**Your task**. Return only what lies between the first line of the entries and the line containing "R10: 150 (N_21, N_25) -> none", both lines included.

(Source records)
----------------
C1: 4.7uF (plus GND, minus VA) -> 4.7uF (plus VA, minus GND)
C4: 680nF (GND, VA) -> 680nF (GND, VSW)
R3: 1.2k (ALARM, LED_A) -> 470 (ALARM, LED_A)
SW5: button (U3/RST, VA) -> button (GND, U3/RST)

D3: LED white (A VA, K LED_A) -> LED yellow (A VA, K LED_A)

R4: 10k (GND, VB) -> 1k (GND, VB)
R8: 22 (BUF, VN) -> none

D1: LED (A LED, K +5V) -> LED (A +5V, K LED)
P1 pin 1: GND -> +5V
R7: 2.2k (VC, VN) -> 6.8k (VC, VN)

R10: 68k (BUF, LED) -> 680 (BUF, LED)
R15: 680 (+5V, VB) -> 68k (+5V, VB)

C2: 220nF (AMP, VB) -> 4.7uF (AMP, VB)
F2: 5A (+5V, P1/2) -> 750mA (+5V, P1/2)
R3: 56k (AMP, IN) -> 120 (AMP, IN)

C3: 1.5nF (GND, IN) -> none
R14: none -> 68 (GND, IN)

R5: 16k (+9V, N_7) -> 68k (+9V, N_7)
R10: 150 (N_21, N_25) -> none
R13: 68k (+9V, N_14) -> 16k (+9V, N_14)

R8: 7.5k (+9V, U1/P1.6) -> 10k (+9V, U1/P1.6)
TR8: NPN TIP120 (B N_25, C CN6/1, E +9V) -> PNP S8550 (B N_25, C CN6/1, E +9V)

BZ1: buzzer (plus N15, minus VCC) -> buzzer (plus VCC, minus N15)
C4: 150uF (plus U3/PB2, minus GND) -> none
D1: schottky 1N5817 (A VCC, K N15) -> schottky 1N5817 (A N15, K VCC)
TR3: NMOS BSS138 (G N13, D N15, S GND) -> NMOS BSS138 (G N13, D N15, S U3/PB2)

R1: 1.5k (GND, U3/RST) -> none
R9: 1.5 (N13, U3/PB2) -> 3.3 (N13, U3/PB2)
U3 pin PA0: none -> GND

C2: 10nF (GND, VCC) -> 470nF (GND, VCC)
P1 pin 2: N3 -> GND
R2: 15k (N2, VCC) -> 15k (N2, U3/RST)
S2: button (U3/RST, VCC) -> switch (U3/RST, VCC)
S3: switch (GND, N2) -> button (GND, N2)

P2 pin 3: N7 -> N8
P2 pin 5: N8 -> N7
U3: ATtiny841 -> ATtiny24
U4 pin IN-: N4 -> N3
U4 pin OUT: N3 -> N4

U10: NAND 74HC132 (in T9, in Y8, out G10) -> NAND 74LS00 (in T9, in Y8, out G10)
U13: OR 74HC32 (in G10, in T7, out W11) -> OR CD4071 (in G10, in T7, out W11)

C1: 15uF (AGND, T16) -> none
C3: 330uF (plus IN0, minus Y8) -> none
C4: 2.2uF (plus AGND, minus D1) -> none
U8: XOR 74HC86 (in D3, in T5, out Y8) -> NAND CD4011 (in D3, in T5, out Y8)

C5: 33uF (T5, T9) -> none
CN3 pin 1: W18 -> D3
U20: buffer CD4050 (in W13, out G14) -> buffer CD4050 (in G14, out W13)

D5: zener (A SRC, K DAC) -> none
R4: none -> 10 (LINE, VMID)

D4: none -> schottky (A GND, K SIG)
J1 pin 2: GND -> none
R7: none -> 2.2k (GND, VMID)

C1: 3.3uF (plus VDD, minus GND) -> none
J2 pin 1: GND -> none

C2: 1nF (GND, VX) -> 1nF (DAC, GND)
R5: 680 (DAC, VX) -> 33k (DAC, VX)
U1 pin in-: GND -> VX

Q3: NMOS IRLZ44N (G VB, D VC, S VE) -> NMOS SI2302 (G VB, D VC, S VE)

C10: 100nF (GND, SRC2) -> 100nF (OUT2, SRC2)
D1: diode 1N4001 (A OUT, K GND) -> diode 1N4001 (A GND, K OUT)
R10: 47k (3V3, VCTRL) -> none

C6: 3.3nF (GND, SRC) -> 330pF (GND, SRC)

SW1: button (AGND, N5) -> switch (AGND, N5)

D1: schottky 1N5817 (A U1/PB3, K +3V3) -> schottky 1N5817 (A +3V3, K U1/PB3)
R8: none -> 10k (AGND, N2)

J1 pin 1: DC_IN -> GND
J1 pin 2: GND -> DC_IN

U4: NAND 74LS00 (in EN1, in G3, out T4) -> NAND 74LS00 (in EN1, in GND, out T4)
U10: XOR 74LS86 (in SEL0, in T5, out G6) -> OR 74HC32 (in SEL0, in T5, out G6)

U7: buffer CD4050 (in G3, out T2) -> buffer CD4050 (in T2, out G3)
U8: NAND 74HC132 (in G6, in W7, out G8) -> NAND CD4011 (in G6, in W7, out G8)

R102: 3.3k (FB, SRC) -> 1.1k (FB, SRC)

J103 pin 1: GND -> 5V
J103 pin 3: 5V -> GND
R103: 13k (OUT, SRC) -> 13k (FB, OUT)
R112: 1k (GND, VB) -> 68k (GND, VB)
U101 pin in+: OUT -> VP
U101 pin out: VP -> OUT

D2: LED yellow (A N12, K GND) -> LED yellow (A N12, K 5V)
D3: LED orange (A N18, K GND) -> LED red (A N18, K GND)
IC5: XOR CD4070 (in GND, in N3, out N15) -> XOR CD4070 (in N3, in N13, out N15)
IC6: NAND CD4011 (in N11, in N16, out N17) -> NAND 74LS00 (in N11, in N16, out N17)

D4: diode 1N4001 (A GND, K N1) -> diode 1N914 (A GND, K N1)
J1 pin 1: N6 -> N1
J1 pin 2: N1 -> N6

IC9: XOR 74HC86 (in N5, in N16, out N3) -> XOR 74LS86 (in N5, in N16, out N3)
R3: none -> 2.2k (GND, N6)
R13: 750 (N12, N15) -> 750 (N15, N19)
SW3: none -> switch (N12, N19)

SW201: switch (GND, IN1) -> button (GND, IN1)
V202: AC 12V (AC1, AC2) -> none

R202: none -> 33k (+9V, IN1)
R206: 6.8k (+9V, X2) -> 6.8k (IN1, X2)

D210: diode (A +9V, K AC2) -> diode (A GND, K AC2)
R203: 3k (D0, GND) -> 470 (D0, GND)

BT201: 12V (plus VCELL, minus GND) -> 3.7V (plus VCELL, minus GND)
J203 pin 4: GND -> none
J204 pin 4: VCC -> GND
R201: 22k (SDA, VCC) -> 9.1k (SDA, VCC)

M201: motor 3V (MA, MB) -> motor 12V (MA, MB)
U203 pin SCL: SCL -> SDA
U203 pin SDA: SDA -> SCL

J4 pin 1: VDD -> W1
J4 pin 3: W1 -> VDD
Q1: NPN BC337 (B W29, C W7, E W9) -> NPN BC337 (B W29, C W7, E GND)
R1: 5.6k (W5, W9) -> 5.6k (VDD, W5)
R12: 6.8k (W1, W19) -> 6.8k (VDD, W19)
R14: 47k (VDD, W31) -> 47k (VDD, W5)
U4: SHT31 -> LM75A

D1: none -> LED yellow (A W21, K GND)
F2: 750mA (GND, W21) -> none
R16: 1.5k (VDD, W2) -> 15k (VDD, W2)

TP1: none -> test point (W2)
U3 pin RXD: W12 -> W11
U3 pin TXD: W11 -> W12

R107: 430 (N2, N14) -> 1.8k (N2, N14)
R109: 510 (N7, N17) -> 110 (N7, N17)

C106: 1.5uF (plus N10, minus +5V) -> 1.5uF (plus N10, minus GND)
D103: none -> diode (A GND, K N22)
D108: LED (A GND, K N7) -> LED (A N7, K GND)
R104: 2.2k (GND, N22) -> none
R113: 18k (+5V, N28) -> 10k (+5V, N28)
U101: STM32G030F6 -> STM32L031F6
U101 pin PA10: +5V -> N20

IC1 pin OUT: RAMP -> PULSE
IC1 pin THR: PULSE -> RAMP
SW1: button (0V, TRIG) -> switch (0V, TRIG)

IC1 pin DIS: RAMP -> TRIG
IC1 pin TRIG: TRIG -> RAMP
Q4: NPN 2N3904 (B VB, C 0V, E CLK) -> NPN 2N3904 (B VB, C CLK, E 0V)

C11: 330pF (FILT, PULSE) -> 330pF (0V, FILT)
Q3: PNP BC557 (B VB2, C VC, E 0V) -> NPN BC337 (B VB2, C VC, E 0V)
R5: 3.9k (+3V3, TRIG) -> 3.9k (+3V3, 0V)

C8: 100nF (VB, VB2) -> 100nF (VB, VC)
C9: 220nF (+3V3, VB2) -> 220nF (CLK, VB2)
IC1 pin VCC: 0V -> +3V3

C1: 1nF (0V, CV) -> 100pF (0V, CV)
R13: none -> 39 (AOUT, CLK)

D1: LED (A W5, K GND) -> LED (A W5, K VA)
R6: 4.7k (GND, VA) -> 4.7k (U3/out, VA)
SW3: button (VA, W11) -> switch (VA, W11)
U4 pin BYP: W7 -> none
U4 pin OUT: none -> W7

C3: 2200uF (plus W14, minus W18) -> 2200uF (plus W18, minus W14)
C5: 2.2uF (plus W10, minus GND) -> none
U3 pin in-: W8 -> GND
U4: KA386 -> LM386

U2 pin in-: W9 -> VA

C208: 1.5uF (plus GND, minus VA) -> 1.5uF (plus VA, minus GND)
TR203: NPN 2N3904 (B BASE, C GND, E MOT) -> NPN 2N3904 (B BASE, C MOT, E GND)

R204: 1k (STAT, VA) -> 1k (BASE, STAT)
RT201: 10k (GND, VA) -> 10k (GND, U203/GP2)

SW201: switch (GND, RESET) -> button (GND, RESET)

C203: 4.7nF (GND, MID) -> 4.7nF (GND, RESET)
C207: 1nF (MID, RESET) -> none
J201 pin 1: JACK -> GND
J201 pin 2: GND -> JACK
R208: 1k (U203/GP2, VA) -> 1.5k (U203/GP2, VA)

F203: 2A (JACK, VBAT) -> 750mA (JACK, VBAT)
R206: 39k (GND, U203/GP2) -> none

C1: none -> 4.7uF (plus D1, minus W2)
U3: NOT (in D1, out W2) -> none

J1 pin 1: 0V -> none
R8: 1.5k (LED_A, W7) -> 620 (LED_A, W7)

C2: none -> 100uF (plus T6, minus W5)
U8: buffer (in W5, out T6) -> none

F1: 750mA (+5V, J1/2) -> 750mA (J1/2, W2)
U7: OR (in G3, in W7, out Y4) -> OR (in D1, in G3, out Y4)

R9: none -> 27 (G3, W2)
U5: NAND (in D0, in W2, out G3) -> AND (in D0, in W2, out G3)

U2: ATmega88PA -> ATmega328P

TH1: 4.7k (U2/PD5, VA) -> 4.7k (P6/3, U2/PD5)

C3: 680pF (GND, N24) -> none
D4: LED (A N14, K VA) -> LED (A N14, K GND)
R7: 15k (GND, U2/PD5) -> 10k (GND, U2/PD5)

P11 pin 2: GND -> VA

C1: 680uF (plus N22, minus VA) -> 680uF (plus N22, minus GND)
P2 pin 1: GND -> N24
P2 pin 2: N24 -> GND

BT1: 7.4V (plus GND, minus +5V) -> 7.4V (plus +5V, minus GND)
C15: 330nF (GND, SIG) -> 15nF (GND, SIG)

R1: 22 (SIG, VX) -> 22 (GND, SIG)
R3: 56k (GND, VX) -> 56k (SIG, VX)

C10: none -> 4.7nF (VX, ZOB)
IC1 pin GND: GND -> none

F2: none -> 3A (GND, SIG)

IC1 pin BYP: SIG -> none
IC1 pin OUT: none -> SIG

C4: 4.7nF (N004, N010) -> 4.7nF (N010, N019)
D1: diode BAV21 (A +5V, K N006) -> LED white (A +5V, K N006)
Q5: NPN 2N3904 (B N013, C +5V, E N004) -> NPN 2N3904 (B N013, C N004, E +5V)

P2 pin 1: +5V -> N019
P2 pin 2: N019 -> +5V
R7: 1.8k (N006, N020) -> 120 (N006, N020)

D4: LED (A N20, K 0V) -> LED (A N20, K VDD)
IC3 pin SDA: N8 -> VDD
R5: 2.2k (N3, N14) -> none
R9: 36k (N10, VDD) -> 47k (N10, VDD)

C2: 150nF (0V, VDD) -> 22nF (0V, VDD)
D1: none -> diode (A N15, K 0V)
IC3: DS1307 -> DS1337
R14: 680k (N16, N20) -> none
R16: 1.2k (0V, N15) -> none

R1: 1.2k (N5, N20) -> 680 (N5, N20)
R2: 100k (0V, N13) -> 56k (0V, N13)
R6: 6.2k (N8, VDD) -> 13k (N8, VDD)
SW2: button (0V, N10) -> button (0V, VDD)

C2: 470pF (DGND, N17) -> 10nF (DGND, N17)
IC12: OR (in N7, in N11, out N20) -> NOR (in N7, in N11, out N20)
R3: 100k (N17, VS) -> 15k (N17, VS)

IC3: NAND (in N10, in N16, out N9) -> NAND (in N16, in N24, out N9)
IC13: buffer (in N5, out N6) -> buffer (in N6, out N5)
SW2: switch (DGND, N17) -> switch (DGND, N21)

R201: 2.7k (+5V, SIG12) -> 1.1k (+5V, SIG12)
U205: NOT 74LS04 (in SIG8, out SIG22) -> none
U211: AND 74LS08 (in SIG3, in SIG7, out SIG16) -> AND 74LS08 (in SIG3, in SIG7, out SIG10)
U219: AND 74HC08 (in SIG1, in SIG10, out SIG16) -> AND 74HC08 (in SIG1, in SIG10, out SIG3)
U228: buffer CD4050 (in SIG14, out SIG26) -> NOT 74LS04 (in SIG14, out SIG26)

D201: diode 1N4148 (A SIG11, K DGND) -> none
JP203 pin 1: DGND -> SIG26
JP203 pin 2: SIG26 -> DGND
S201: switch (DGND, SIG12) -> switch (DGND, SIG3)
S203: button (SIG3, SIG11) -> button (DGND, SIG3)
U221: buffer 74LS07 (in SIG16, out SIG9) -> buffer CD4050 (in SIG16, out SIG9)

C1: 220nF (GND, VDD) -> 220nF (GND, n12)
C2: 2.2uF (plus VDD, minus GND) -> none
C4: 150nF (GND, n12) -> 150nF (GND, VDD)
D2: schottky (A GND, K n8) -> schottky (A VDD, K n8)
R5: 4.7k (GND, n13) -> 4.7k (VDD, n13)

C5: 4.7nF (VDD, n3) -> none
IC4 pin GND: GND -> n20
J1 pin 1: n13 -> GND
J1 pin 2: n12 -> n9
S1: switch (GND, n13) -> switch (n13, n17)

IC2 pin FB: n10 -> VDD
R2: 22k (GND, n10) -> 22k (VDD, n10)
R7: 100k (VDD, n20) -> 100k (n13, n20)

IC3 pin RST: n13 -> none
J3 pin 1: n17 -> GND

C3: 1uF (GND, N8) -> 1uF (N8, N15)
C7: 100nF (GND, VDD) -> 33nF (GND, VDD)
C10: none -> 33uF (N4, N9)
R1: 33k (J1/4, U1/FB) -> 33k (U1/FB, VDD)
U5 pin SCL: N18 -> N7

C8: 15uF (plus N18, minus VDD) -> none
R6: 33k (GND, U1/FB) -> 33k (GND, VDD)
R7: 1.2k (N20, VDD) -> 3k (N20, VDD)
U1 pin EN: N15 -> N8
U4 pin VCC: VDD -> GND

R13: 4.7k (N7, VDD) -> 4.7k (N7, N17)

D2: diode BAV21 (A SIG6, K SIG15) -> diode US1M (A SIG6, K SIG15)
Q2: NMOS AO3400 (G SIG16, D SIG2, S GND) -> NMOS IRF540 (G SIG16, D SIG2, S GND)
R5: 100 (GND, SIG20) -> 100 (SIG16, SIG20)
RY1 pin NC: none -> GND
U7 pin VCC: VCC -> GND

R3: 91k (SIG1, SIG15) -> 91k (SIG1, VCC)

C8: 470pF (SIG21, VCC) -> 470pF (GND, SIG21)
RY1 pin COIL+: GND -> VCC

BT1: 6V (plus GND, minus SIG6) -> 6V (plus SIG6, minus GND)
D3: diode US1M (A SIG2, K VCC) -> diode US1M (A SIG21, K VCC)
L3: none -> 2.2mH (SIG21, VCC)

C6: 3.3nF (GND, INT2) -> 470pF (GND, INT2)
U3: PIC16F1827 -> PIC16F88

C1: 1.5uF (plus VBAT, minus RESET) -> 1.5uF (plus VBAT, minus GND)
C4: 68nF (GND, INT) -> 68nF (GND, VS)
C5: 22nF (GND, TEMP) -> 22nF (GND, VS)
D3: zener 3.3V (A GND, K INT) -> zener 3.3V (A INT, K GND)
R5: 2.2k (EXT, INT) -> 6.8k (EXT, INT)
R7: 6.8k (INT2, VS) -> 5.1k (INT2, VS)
----------------
**Answer for the task**.
C1: 4.7uF (plus GND, minus VA) -> 4.7uF (plus VA, minus GND)
C4: 680nF (GND, VA) -> 680nF (GND, VSW)
R3: 1.2k (ALARM, LED_A) -> 470 (ALARM, LED_A)
SW5: button (U3/RST, VA) -> button (GND, U3/RST)

D3: LED white (A VA, K LED_A) -> LED yellow (A VA, K LED_A)

R4: 10k (GND, VB) -> 1k (GND, VB)
R8: 22 (BUF, VN) -> none

D1: LED (A LED, K +5V) -> LED (A +5V, K LED)
P1 pin 1: GND -> +5V
R7: 2.2k (VC, VN) -> 6.8k (VC, VN)

R10: 68k (BUF, LED) -> 680 (BUF, LED)
R15: 680 (+5V, VB) -> 68k (+5V, VB)

C2: 220nF (AMP, VB) -> 4.7uF (AMP, VB)
F2: 5A (+5V, P1/2) -> 750mA (+5V, P1/2)
R3: 56k (AMP, IN) -> 120 (AMP, IN)

C3: 1.5nF (GND, IN) -> none
R14: none -> 68 (GND, IN)

R5: 16k (+9V, N_7) -> 68k (+9V, N_7)
R10: 150 (N_21, N_25) -> none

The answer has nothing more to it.